Send each entry back exactly as given, pictures excluded.

_THE DATA_
+===+
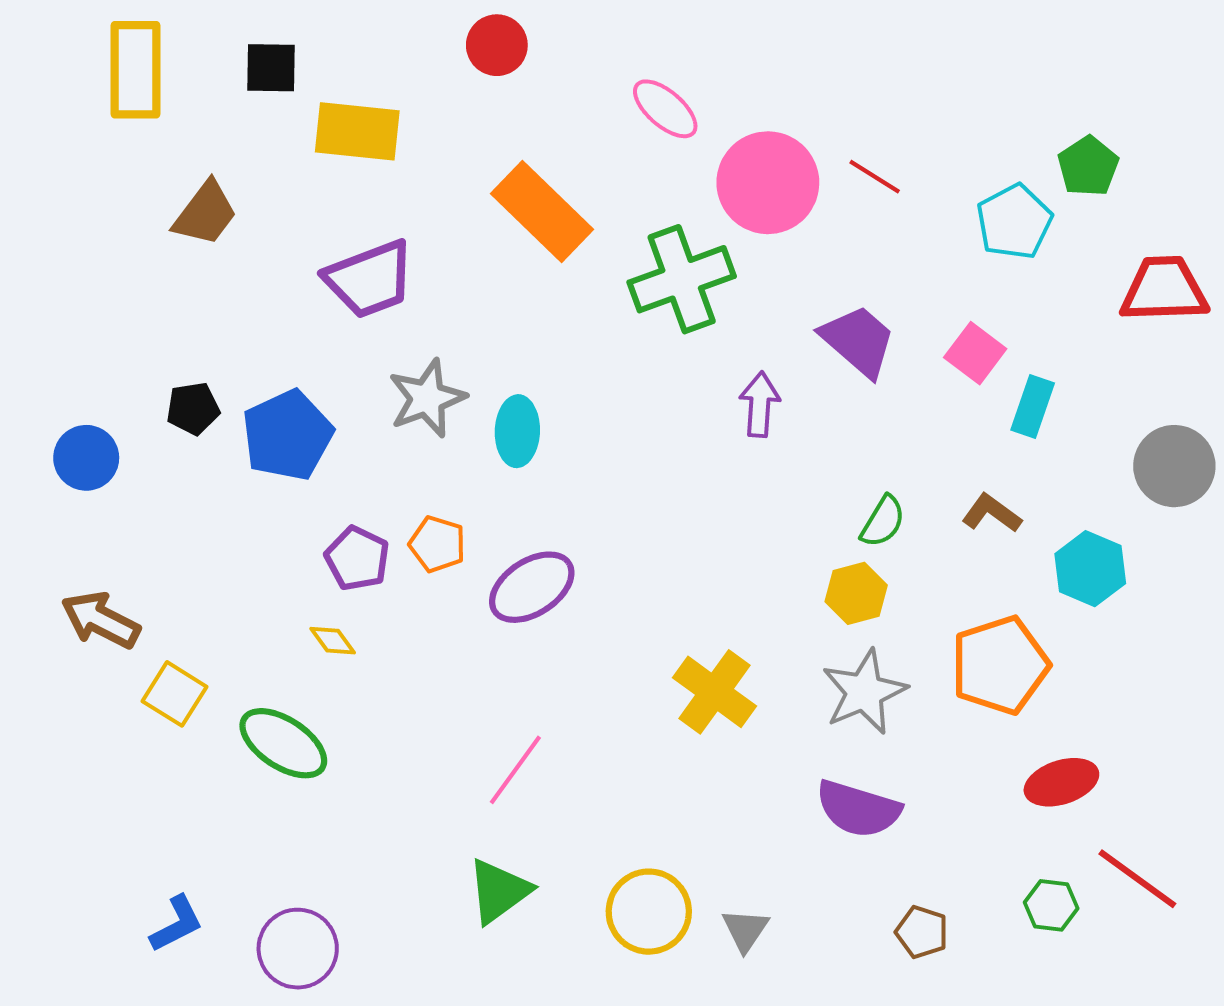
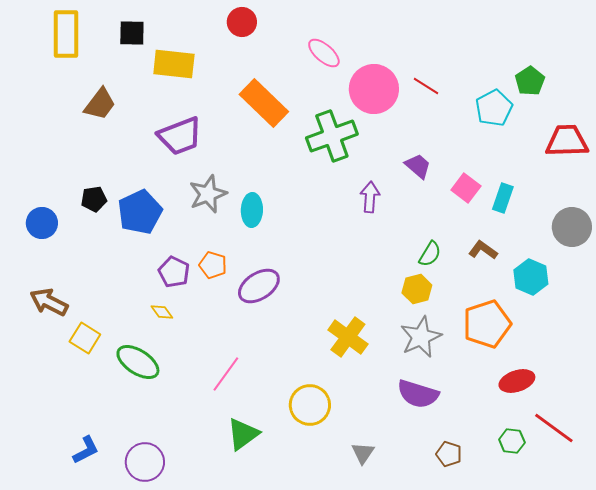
purple trapezoid: (858, 341) -> (418, 166), size x0.7
pink square: (975, 353) -> (466, 188), moved
pink line: (515, 770) -> (226, 374), moved
yellow circle: (649, 912) -> (310, 405), moved

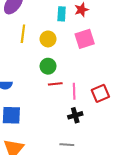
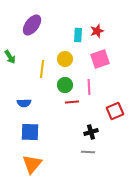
yellow line: (23, 34) -> (42, 69), moved
pink line: (74, 91) -> (89, 87), moved
gray line: (67, 145) -> (88, 152), moved

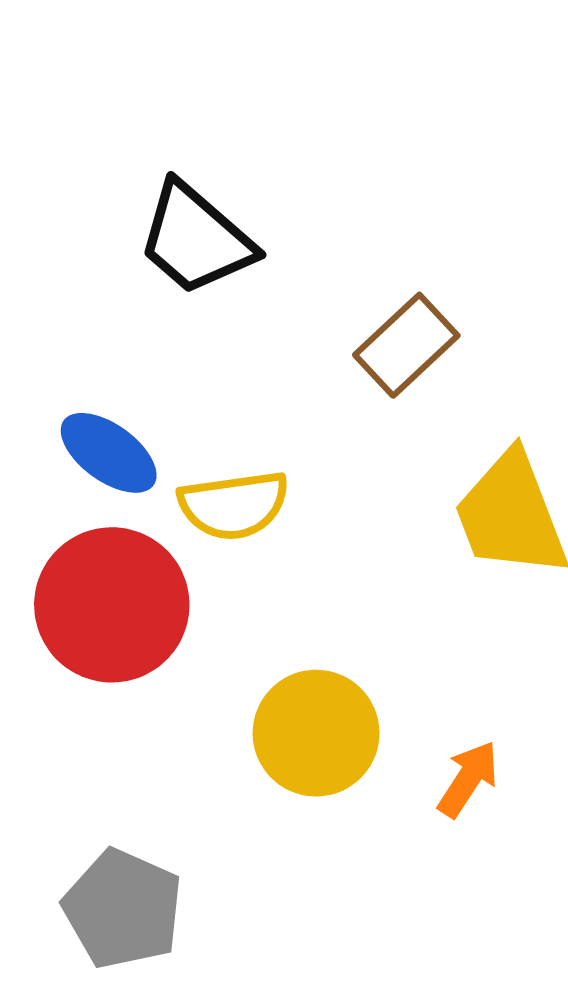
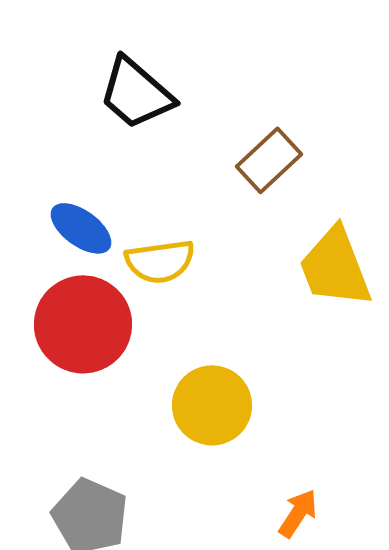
orange arrow: (468, 779) -> (298, 513), moved

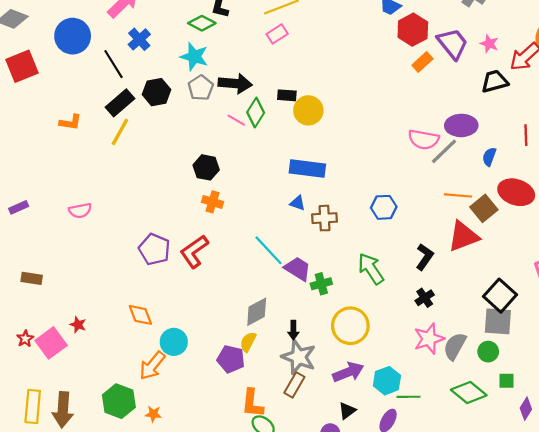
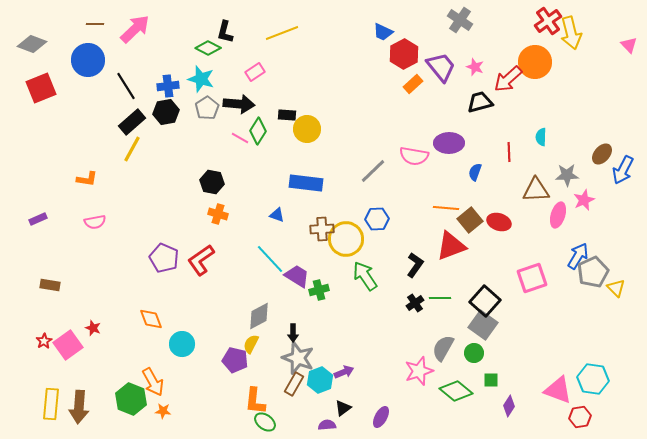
pink rectangle: (277, 34) -> (255, 72), moved
blue cross: (139, 39) -> (168, 86), moved, turned 35
orange L-shape: (70, 122) -> (87, 179), moved
gray line: (444, 151) -> (373, 171), moved
red ellipse: (516, 192) -> (499, 222), moved, size x0.7
blue triangle: (298, 203) -> (277, 215), moved
gray square: (498, 321) -> (483, 325), turned 32
yellow circle: (350, 326) -> (346, 239), moved
pink star: (429, 339) -> (419, 371), moved
orange arrow: (152, 366) -> (153, 382), moved, turned -68
purple arrow: (348, 372) -> (344, 372), size x0.7
cyan hexagon: (387, 381) -> (320, 380), moved
green line: (408, 397) -> (440, 298), moved

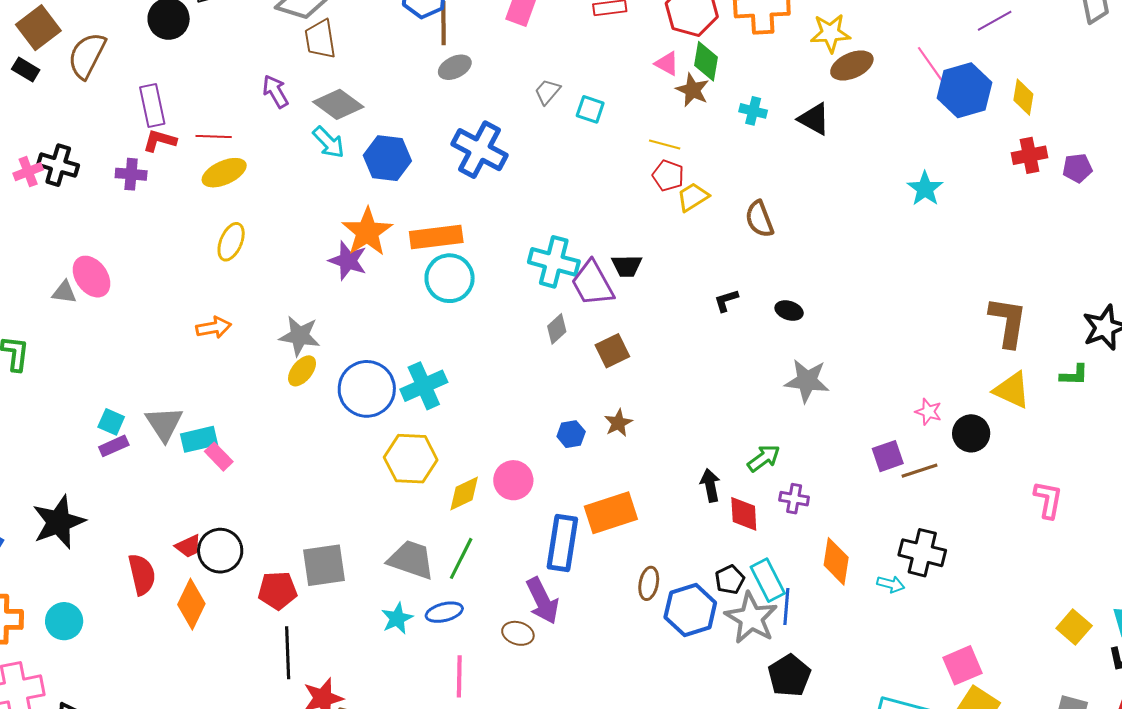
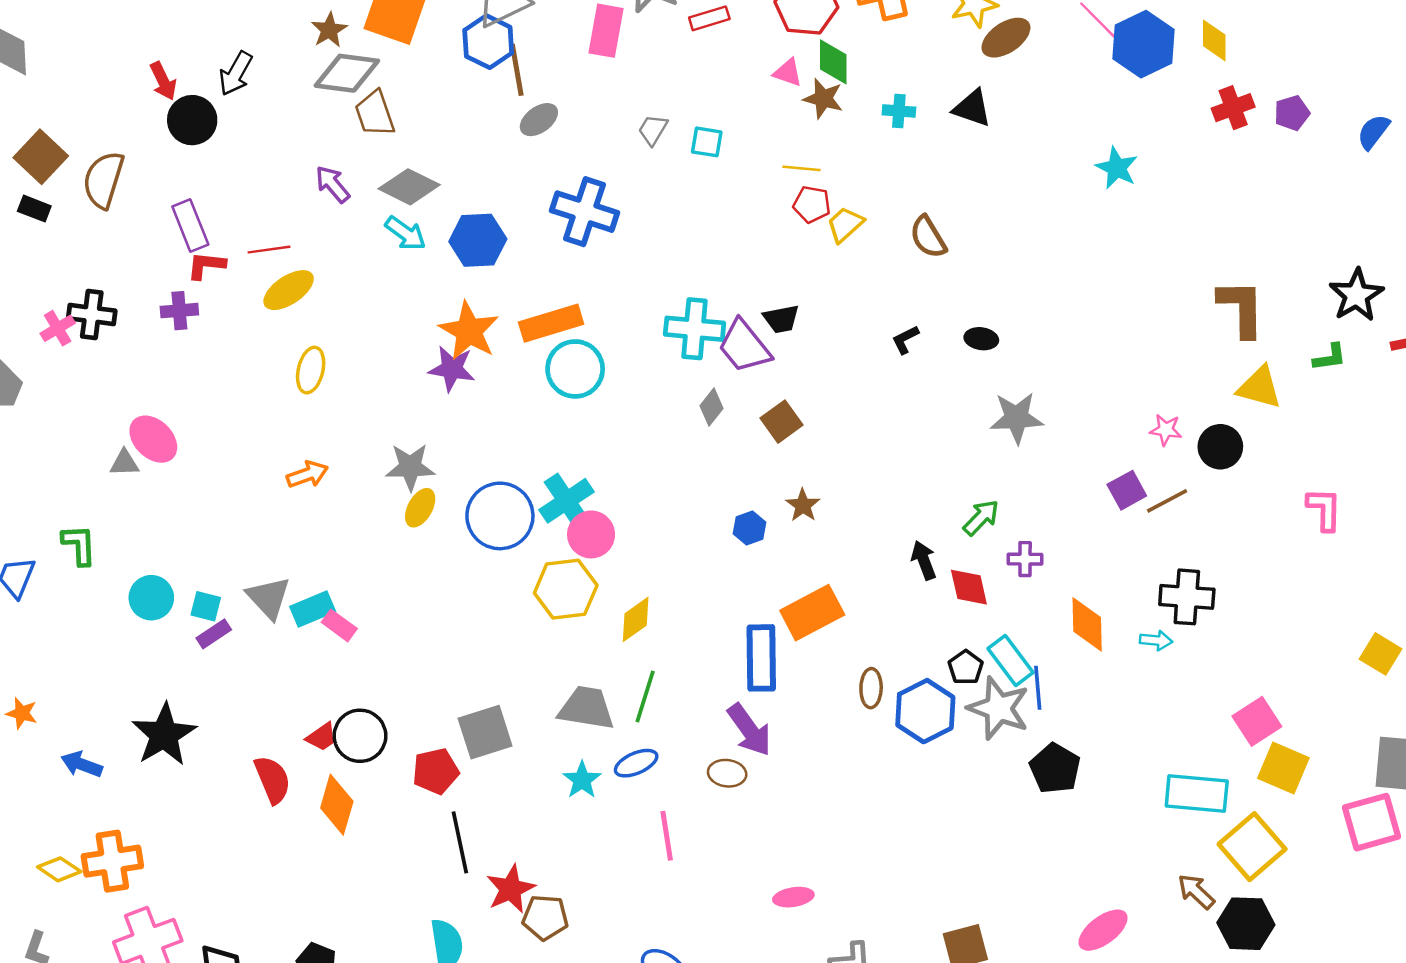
pink circle: (513, 480) -> (591, 534), moved
cyan circle: (64, 621) -> (151, 598), moved

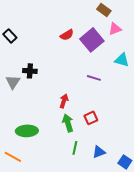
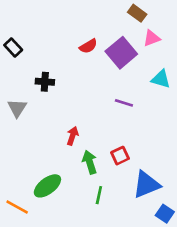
black cross: (30, 71) -> (45, 82), moved
red arrow: (64, 101) -> (73, 136), moved
green ellipse: (27, 131) -> (47, 186), moved, turned -35
blue triangle: (99, 152) -> (146, 185), moved, size x1.6

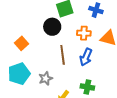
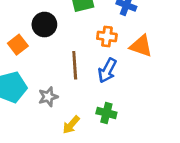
black circle: (52, 27) -> (44, 25), moved

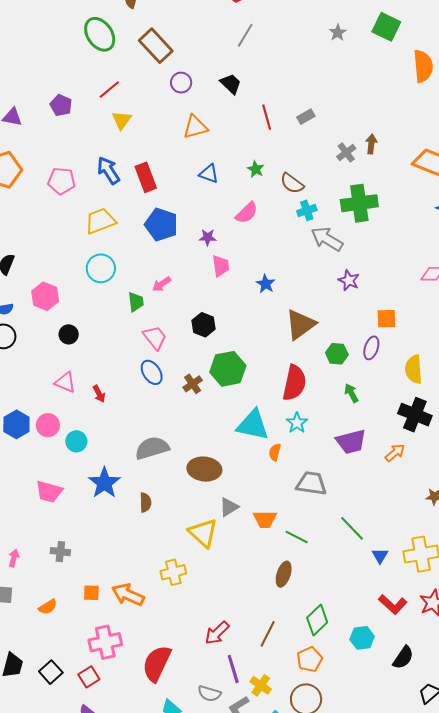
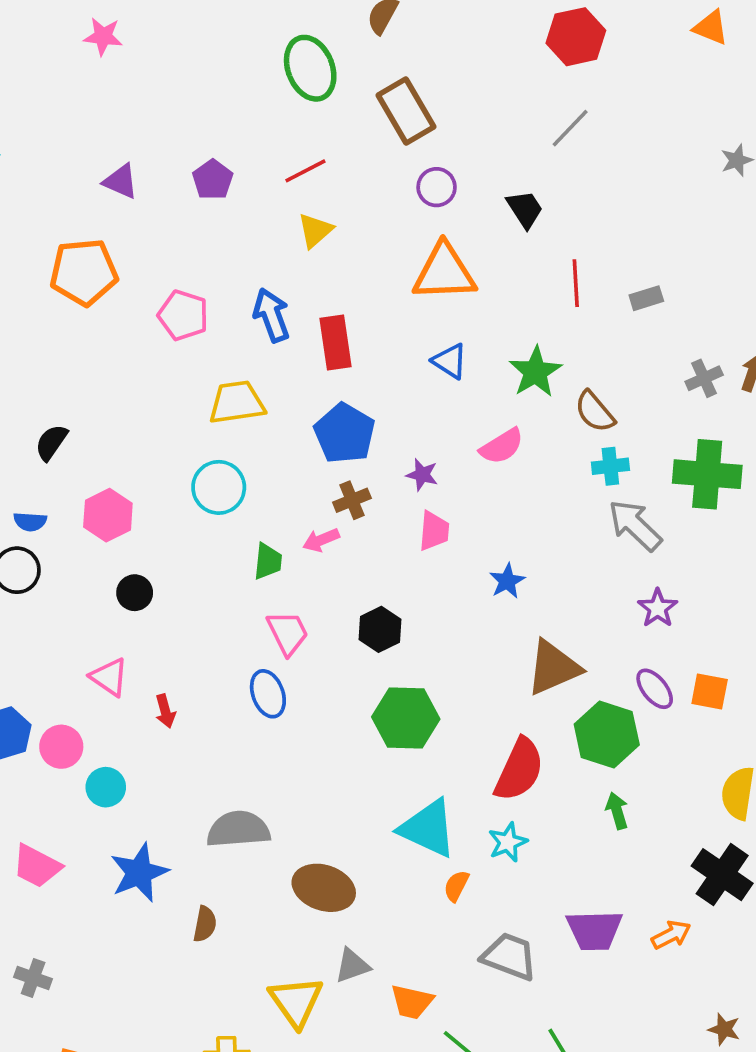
+===+
_SOLUTION TO THIS EXERCISE_
purple trapezoid: (858, 341) -> (418, 166), size x0.7
pink square: (975, 353) -> (466, 188), moved
pink line: (515, 770) -> (226, 374), moved
yellow circle: (649, 912) -> (310, 405), moved

yellow line: (23, 34) -> (42, 69), moved
pink line: (74, 91) -> (89, 87), moved
gray line: (67, 145) -> (88, 152), moved

orange arrow: (468, 779) -> (298, 513), moved

pink rectangle: (277, 34) -> (255, 72), moved
blue cross: (139, 39) -> (168, 86), moved, turned 35
orange L-shape: (70, 122) -> (87, 179), moved
gray line: (444, 151) -> (373, 171), moved
red ellipse: (516, 192) -> (499, 222), moved, size x0.7
blue triangle: (298, 203) -> (277, 215), moved
gray square: (498, 321) -> (483, 325), turned 32
yellow circle: (350, 326) -> (346, 239), moved
pink star: (429, 339) -> (419, 371), moved
orange arrow: (152, 366) -> (153, 382), moved, turned -68
purple arrow: (348, 372) -> (344, 372), size x0.7
cyan hexagon: (387, 381) -> (320, 380), moved
green line: (408, 397) -> (440, 298), moved

pink circle: (513, 480) -> (591, 534), moved
cyan circle: (64, 621) -> (151, 598), moved

black cross: (30, 71) -> (45, 82), moved
red arrow: (64, 101) -> (73, 136), moved
green ellipse: (27, 131) -> (47, 186), moved, turned -35
blue triangle: (99, 152) -> (146, 185), moved, size x1.6

black circle: (52, 27) -> (44, 25), moved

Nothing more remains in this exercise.